* WHAT TO WORK ON
Give back the lines below verbatim, omitting all pictures.

Image comparison data
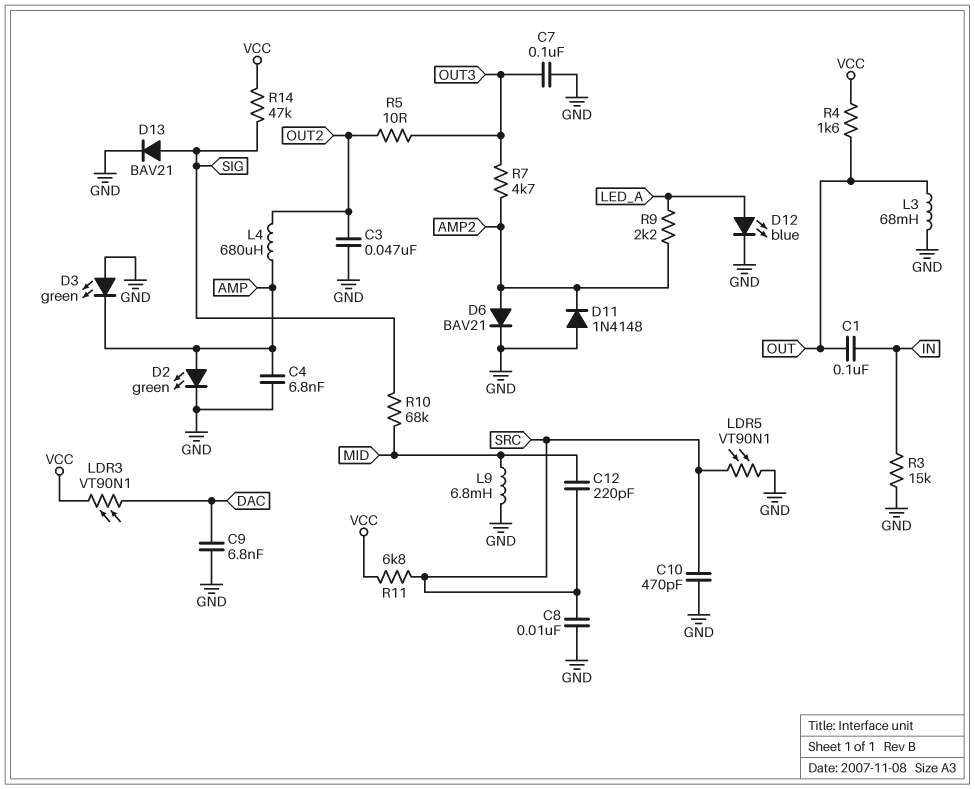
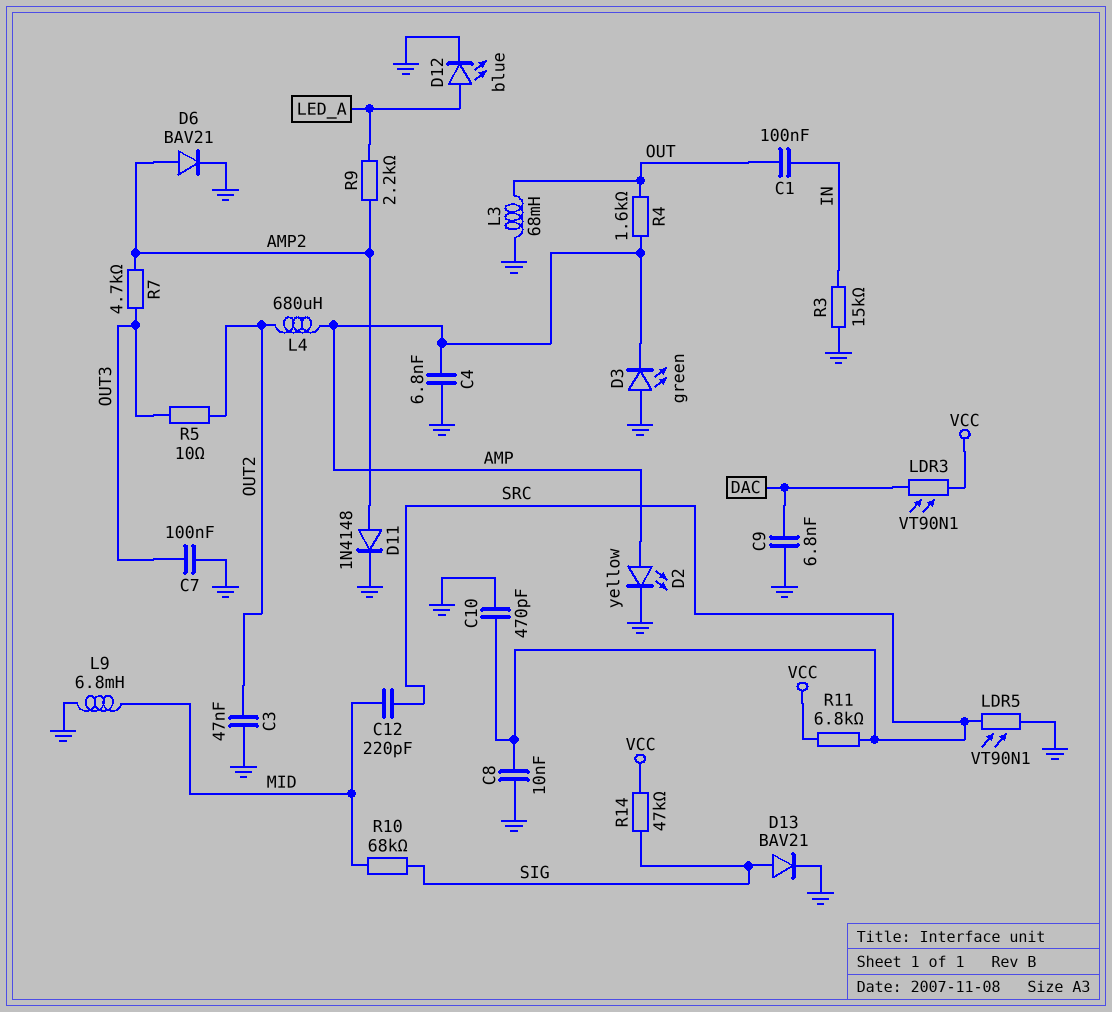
D2: LED green (A AMP, K GND) -> LED yellow (A AMP, K GND)
D11: diode 1N4148 (A GND, K AMP2) -> diode 1N4148 (A AMP2, K GND)
R4: 1.6k (OUT, VCC) -> 1.6k (AMP, OUT)

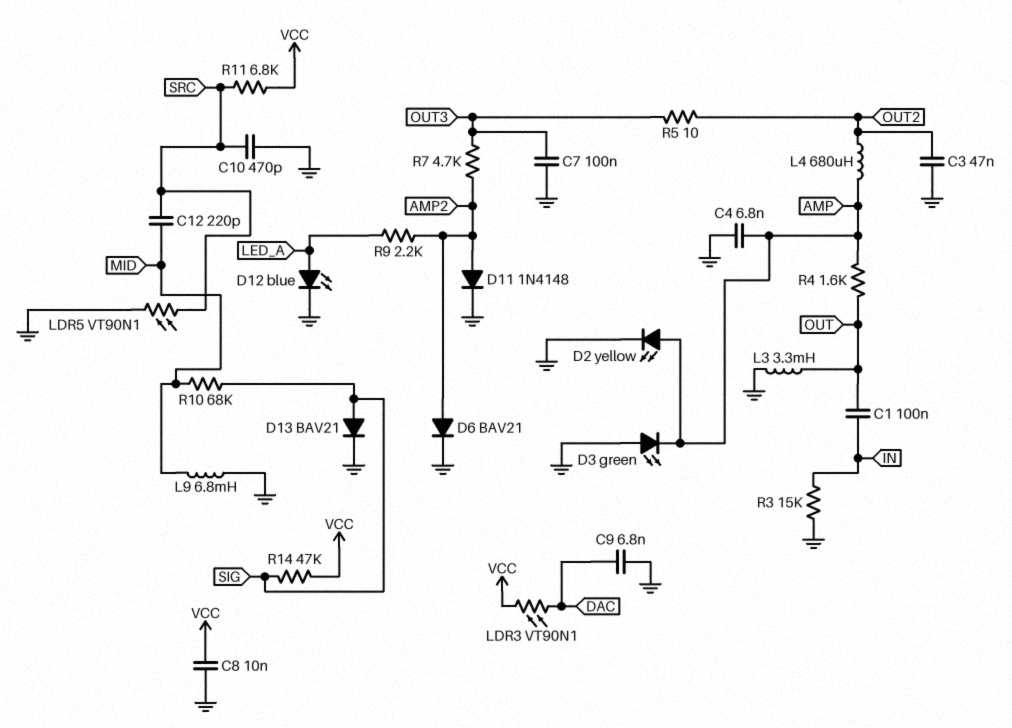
C8: 10nF (GND, SRC) -> 10nF (GND, VCC)
L3: 68mH (GND, OUT) -> 3.3mH (GND, OUT)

* RESPONSE TO THIS EXERCISE
D2: LED green (A AMP, K GND) -> LED yellow (A AMP, K GND)
D11: diode 1N4148 (A GND, K AMP2) -> diode 1N4148 (A AMP2, K GND)
R4: 1.6k (OUT, VCC) -> 1.6k (AMP, OUT)

C8: 10nF (GND, SRC) -> 10nF (GND, VCC)
L3: 68mH (GND, OUT) -> 3.3mH (GND, OUT)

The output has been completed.